# Exercise requirements:
Check every line of the data below for "cactus". Copy each one that has it.

# Data items:

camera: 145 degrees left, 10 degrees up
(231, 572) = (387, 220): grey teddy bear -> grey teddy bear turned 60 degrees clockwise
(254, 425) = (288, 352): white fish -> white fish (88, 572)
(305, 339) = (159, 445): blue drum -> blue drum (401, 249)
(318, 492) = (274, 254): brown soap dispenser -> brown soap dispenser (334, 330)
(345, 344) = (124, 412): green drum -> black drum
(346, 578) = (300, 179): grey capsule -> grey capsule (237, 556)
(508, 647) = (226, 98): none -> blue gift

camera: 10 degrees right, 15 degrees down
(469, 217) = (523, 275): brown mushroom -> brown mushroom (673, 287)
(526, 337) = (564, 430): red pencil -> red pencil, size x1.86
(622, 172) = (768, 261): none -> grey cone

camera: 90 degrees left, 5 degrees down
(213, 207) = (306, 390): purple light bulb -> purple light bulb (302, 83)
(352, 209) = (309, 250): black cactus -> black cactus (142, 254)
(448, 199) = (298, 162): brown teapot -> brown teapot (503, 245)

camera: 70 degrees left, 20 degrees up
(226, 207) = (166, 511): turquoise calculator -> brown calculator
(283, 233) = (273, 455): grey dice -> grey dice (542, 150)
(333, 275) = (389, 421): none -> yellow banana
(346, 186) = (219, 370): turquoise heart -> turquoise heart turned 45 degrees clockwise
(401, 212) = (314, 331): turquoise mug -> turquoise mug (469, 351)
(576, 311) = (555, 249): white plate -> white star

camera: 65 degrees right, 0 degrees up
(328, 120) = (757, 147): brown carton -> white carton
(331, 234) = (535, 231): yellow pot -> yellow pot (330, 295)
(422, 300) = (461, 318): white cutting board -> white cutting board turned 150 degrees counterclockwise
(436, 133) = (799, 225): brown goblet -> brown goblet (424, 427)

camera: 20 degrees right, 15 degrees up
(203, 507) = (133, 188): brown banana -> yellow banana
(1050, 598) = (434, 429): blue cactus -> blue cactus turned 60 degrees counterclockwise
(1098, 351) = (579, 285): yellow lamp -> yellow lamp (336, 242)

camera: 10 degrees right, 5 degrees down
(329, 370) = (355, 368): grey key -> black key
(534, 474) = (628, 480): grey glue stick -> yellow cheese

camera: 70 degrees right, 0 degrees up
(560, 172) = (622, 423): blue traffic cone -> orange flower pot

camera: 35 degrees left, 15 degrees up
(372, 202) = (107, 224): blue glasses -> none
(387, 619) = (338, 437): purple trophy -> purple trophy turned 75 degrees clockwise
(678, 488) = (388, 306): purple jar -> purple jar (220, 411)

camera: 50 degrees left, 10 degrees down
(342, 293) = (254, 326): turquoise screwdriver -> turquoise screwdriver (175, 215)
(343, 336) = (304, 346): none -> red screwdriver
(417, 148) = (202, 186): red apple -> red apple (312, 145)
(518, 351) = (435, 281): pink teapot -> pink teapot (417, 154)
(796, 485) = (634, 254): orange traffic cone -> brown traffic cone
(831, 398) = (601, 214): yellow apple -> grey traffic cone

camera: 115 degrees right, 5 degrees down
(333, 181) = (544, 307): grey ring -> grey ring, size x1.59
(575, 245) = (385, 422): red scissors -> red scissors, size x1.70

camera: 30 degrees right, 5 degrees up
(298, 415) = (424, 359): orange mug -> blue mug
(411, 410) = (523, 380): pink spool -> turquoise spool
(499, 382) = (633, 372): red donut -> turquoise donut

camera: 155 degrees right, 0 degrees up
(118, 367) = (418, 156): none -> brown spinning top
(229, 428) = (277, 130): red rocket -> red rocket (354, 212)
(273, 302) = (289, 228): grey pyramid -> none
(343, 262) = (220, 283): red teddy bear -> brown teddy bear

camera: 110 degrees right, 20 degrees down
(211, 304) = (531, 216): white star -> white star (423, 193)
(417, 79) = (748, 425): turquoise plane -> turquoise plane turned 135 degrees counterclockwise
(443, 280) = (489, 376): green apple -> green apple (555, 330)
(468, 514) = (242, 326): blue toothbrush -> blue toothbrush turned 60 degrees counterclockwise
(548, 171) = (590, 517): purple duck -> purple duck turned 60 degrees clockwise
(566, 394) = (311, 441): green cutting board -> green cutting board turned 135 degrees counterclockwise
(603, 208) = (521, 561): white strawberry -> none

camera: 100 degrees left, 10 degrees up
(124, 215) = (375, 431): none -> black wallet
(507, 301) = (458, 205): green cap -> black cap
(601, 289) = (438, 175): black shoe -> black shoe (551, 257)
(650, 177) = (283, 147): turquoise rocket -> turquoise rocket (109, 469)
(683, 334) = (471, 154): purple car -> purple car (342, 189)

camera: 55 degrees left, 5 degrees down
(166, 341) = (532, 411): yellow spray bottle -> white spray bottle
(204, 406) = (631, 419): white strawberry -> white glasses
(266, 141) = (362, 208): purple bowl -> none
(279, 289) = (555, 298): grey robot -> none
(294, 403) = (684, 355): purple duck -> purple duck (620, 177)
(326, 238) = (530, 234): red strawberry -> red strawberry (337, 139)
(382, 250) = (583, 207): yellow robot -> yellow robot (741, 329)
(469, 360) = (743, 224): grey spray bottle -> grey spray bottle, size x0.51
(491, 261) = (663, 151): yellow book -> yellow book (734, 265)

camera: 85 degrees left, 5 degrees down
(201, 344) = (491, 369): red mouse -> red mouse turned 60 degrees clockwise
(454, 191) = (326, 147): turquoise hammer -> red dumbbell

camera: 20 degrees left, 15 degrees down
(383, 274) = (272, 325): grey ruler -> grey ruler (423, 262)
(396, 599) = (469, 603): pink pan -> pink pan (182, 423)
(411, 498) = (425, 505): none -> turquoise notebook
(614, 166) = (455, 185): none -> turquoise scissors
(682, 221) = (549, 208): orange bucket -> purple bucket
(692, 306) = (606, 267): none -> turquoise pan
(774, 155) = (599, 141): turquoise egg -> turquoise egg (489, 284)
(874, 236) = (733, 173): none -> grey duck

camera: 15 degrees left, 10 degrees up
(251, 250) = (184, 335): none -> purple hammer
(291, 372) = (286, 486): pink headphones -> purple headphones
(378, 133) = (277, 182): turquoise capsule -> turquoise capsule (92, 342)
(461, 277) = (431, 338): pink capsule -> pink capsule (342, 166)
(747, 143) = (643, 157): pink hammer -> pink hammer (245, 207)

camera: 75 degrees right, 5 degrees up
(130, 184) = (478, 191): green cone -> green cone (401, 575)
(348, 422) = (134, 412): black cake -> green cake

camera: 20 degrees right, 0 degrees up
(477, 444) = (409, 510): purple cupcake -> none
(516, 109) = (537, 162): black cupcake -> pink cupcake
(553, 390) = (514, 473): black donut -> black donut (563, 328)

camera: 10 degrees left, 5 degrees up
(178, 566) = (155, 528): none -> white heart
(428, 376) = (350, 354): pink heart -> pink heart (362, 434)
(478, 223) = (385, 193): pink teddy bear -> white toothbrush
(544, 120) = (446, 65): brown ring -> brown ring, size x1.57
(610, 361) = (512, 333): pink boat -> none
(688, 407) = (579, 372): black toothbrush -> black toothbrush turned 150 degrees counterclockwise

# Task response:
(352, 209) = (309, 250): black cactus -> black cactus (142, 254)
(1050, 598) = (434, 429): blue cactus -> blue cactus turned 60 degrees counterclockwise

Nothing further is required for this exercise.